Saved entries:
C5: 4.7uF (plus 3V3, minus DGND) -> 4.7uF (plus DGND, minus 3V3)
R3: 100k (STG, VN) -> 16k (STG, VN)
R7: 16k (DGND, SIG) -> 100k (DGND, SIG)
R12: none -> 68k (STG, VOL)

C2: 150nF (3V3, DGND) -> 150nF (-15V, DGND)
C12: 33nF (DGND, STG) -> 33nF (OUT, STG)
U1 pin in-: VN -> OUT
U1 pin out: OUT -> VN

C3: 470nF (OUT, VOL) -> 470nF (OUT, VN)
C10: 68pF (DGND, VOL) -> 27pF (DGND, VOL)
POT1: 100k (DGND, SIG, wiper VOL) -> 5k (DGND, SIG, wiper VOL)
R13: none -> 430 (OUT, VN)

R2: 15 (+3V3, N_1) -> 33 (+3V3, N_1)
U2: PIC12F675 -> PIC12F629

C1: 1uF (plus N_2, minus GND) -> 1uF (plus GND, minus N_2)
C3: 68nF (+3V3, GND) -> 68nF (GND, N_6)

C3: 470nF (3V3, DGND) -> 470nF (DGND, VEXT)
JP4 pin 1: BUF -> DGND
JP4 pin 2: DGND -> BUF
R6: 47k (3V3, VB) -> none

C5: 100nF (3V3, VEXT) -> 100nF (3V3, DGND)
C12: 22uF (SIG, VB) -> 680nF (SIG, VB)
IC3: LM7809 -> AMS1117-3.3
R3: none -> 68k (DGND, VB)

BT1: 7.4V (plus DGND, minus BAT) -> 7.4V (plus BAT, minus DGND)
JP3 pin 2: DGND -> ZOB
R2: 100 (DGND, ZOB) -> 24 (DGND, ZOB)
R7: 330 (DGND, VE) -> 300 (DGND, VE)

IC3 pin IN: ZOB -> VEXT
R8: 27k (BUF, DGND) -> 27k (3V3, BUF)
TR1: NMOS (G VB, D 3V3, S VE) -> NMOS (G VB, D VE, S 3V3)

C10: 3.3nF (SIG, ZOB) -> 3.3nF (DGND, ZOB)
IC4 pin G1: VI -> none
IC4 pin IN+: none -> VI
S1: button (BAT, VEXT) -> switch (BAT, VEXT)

◆ **WORK INSTRUCTION**
The lines to copy run from the start of the records above through the line holding "U1 pin in-: VN -> OUT"; give them exactly, both ends included, and nothing else.

◆ **ANSWER BOX**
C5: 4.7uF (plus 3V3, minus DGND) -> 4.7uF (plus DGND, minus 3V3)
R3: 100k (STG, VN) -> 16k (STG, VN)
R7: 16k (DGND, SIG) -> 100k (DGND, SIG)
R12: none -> 68k (STG, VOL)

C2: 150nF (3V3, DGND) -> 150nF (-15V, DGND)
C12: 33nF (DGND, STG) -> 33nF (OUT, STG)
U1 pin in-: VN -> OUT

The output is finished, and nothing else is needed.